**What is needed**:
Nothing should appear in the answer except the lines from the one containing "(538, 263) = (507, 228): green" through the end of the records below, written out exactly.

Spatial reasoning data:
-- Opening Marker --

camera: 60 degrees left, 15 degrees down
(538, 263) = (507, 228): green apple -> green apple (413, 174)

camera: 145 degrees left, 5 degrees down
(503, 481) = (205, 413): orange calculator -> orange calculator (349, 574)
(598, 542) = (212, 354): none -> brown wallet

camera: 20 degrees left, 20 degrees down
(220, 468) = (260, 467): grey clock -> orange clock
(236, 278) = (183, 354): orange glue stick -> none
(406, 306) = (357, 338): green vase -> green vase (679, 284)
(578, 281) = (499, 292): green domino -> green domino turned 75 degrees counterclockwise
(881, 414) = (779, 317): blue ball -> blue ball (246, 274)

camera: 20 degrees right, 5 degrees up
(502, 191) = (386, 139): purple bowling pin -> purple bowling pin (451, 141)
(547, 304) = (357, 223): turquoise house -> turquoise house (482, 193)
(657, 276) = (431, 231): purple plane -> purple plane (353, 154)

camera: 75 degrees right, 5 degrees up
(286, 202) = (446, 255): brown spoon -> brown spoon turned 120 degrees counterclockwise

-- Closing Marker --

**Solution for this problem**:
(538, 263) = (507, 228): green apple -> green apple (413, 174)

camera: 145 degrees left, 5 degrees down
(503, 481) = (205, 413): orange calculator -> orange calculator (349, 574)
(598, 542) = (212, 354): none -> brown wallet

camera: 20 degrees left, 20 degrees down
(220, 468) = (260, 467): grey clock -> orange clock
(236, 278) = (183, 354): orange glue stick -> none
(406, 306) = (357, 338): green vase -> green vase (679, 284)
(578, 281) = (499, 292): green domino -> green domino turned 75 degrees counterclockwise
(881, 414) = (779, 317): blue ball -> blue ball (246, 274)

camera: 20 degrees right, 5 degrees up
(502, 191) = (386, 139): purple bowling pin -> purple bowling pin (451, 141)
(547, 304) = (357, 223): turquoise house -> turquoise house (482, 193)
(657, 276) = (431, 231): purple plane -> purple plane (353, 154)

camera: 75 degrees right, 5 degrees up
(286, 202) = (446, 255): brown spoon -> brown spoon turned 120 degrees counterclockwise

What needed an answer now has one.